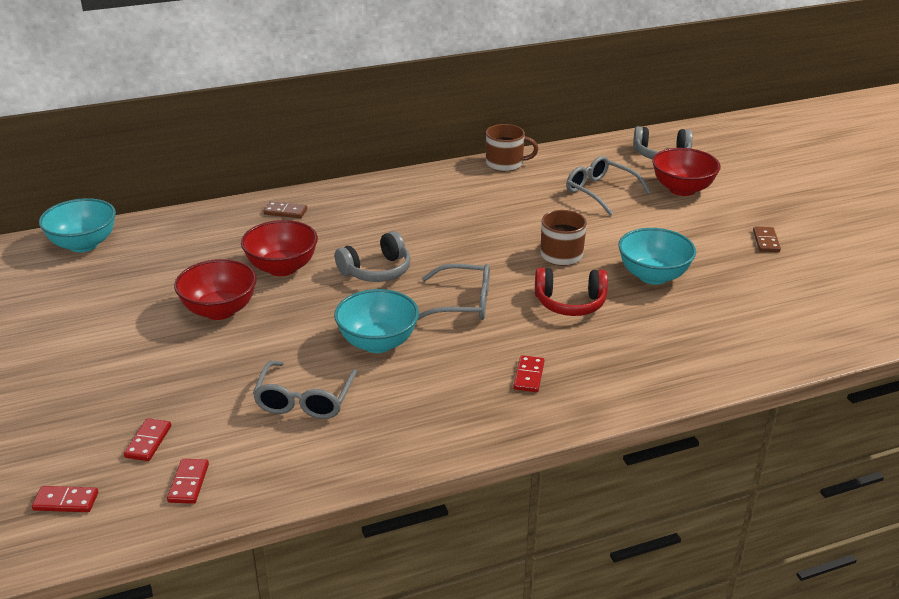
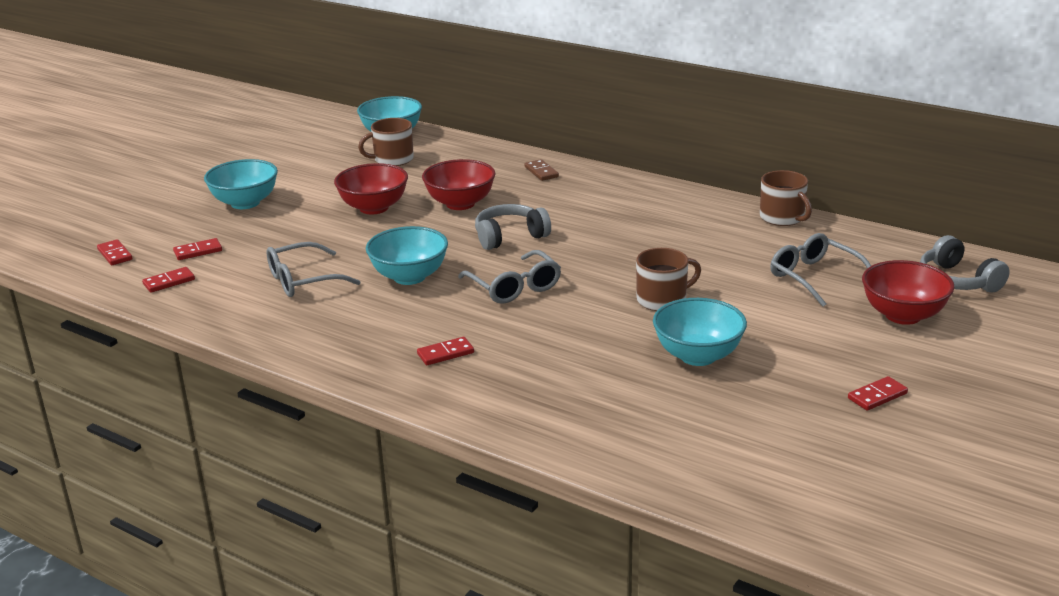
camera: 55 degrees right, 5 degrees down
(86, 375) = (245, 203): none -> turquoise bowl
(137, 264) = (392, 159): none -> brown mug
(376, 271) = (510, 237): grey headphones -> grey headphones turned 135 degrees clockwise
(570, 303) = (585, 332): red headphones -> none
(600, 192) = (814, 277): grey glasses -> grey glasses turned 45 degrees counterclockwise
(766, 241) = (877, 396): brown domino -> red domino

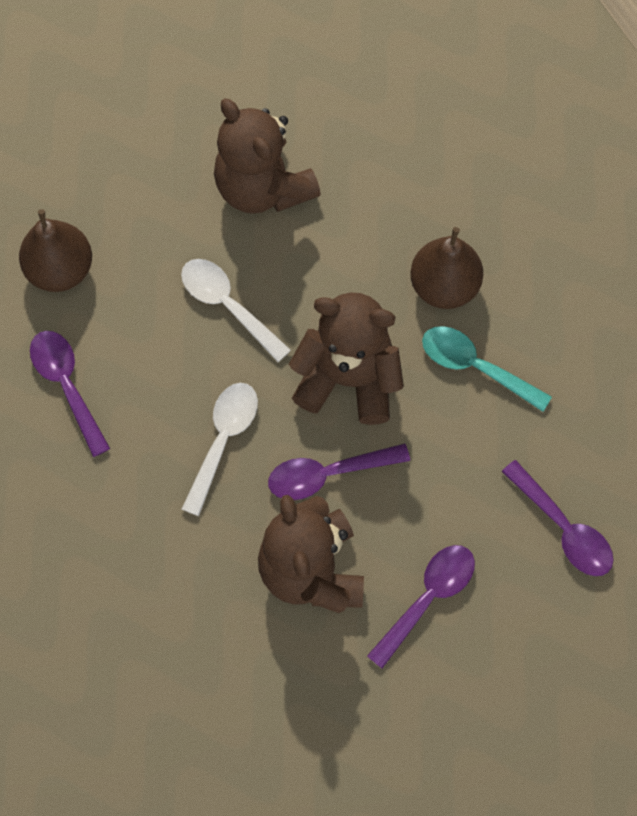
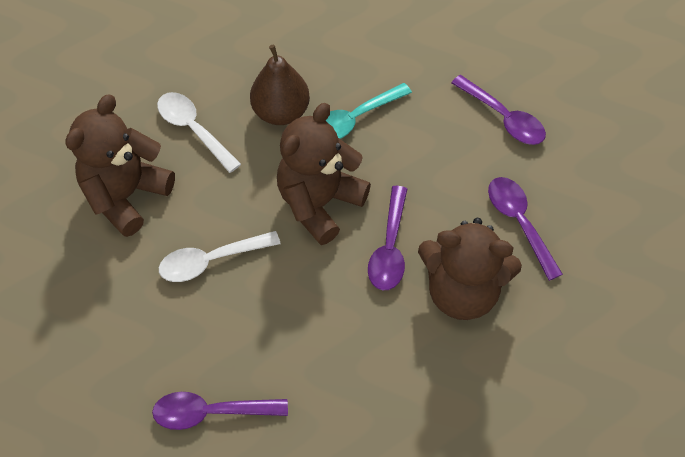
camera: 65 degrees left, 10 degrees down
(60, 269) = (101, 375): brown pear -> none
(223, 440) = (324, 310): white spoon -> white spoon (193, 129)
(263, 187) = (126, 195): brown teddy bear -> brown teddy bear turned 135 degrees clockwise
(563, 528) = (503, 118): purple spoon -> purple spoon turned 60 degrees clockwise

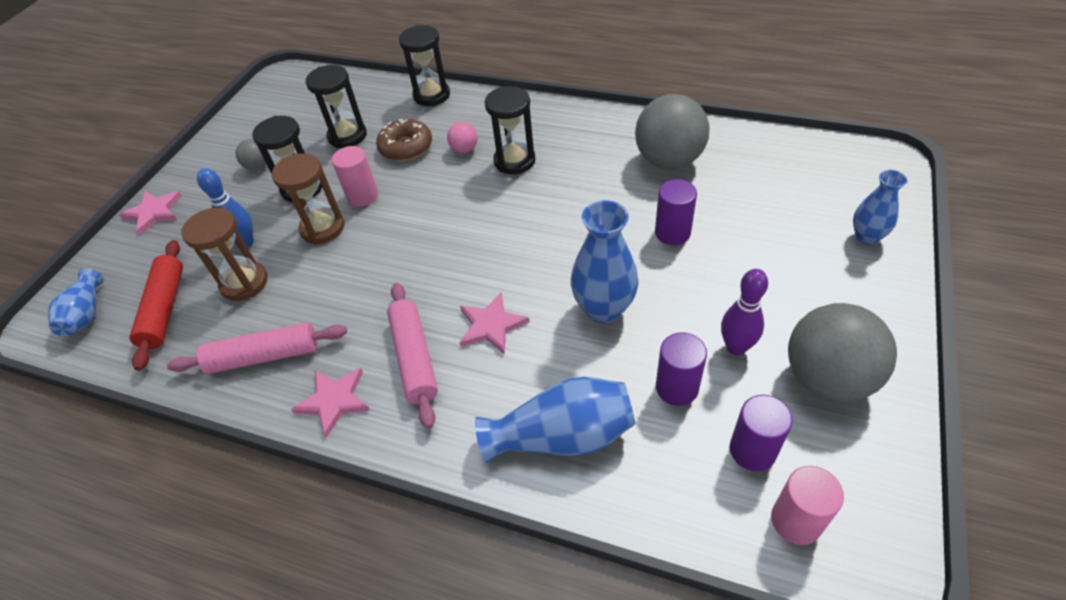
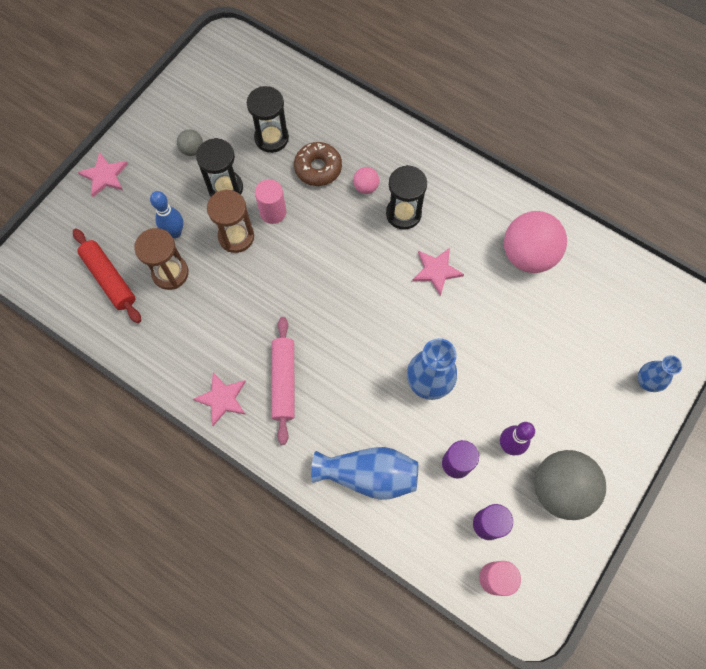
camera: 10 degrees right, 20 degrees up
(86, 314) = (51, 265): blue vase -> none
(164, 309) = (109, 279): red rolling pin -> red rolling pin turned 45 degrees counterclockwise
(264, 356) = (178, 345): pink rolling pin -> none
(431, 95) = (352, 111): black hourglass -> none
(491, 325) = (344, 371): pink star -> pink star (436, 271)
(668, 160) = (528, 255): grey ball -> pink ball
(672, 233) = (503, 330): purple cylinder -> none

→ **How to complete this task**: Your task is to return the lines above, from the first one up to and including the line containing "(376, 271) = (510, 237): grey", minus any pictures.

→ **Solution below**:
camera: 55 degrees right, 5 degrees down
(86, 375) = (245, 203): none -> turquoise bowl
(137, 264) = (392, 159): none -> brown mug
(376, 271) = (510, 237): grey headphones -> grey headphones turned 135 degrees clockwise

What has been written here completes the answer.